*DESCRIPTION OF THE TASK*. Count the rows below that contain the word "gray", and reply with only that number.

(Saved data entries)
+ + + +

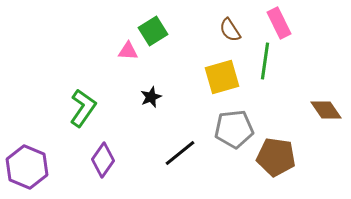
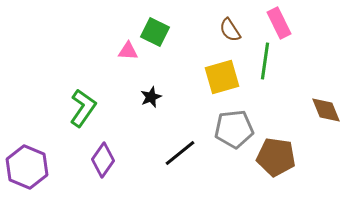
green square: moved 2 px right, 1 px down; rotated 32 degrees counterclockwise
brown diamond: rotated 12 degrees clockwise
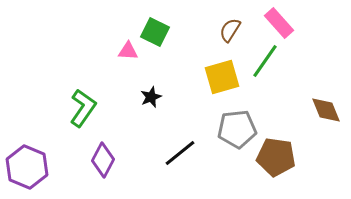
pink rectangle: rotated 16 degrees counterclockwise
brown semicircle: rotated 65 degrees clockwise
green line: rotated 27 degrees clockwise
gray pentagon: moved 3 px right
purple diamond: rotated 8 degrees counterclockwise
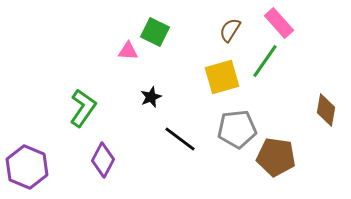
brown diamond: rotated 32 degrees clockwise
black line: moved 14 px up; rotated 76 degrees clockwise
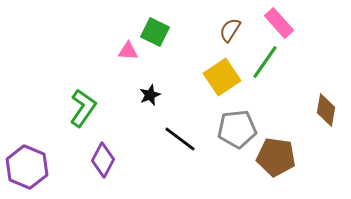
green line: moved 1 px down
yellow square: rotated 18 degrees counterclockwise
black star: moved 1 px left, 2 px up
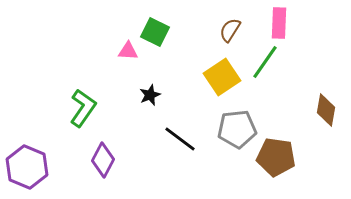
pink rectangle: rotated 44 degrees clockwise
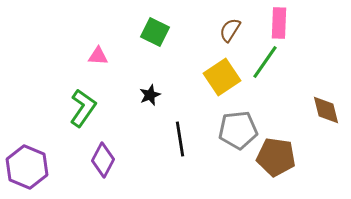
pink triangle: moved 30 px left, 5 px down
brown diamond: rotated 24 degrees counterclockwise
gray pentagon: moved 1 px right, 1 px down
black line: rotated 44 degrees clockwise
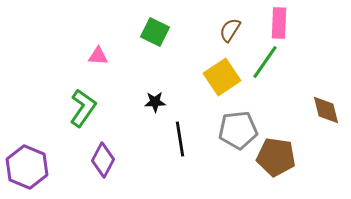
black star: moved 5 px right, 7 px down; rotated 20 degrees clockwise
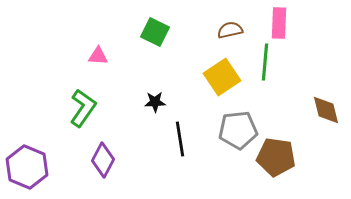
brown semicircle: rotated 45 degrees clockwise
green line: rotated 30 degrees counterclockwise
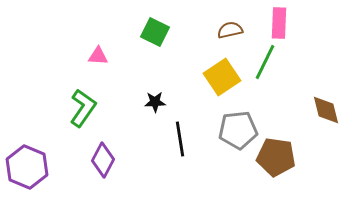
green line: rotated 21 degrees clockwise
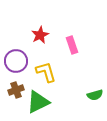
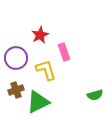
pink rectangle: moved 8 px left, 7 px down
purple circle: moved 3 px up
yellow L-shape: moved 2 px up
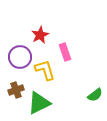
pink rectangle: moved 1 px right
purple circle: moved 4 px right, 1 px up
yellow L-shape: moved 1 px left
green semicircle: rotated 21 degrees counterclockwise
green triangle: moved 1 px right, 1 px down
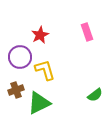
pink rectangle: moved 22 px right, 20 px up
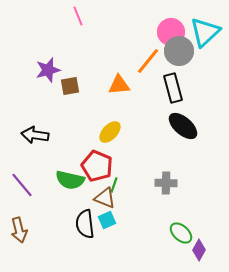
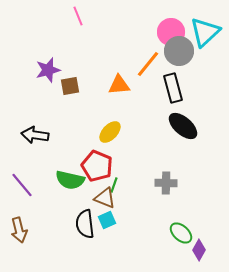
orange line: moved 3 px down
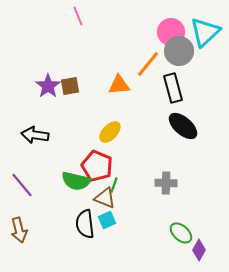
purple star: moved 16 px down; rotated 20 degrees counterclockwise
green semicircle: moved 6 px right, 1 px down
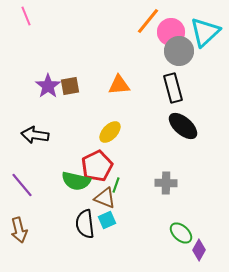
pink line: moved 52 px left
orange line: moved 43 px up
red pentagon: rotated 24 degrees clockwise
green line: moved 2 px right
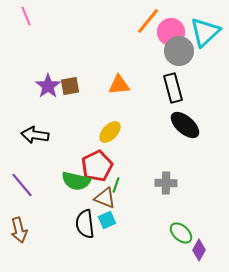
black ellipse: moved 2 px right, 1 px up
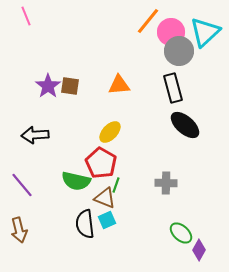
brown square: rotated 18 degrees clockwise
black arrow: rotated 12 degrees counterclockwise
red pentagon: moved 4 px right, 3 px up; rotated 16 degrees counterclockwise
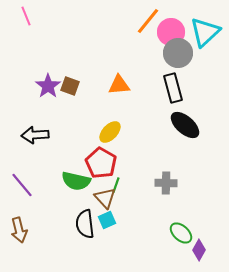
gray circle: moved 1 px left, 2 px down
brown square: rotated 12 degrees clockwise
brown triangle: rotated 25 degrees clockwise
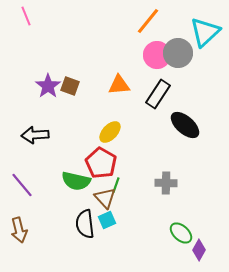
pink circle: moved 14 px left, 23 px down
black rectangle: moved 15 px left, 6 px down; rotated 48 degrees clockwise
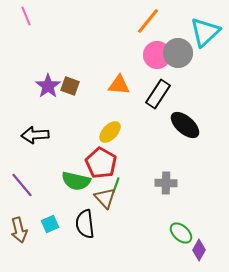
orange triangle: rotated 10 degrees clockwise
cyan square: moved 57 px left, 4 px down
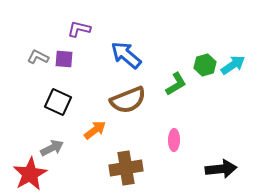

+ + + +

*RESPONSE TO THIS EXERCISE*. 3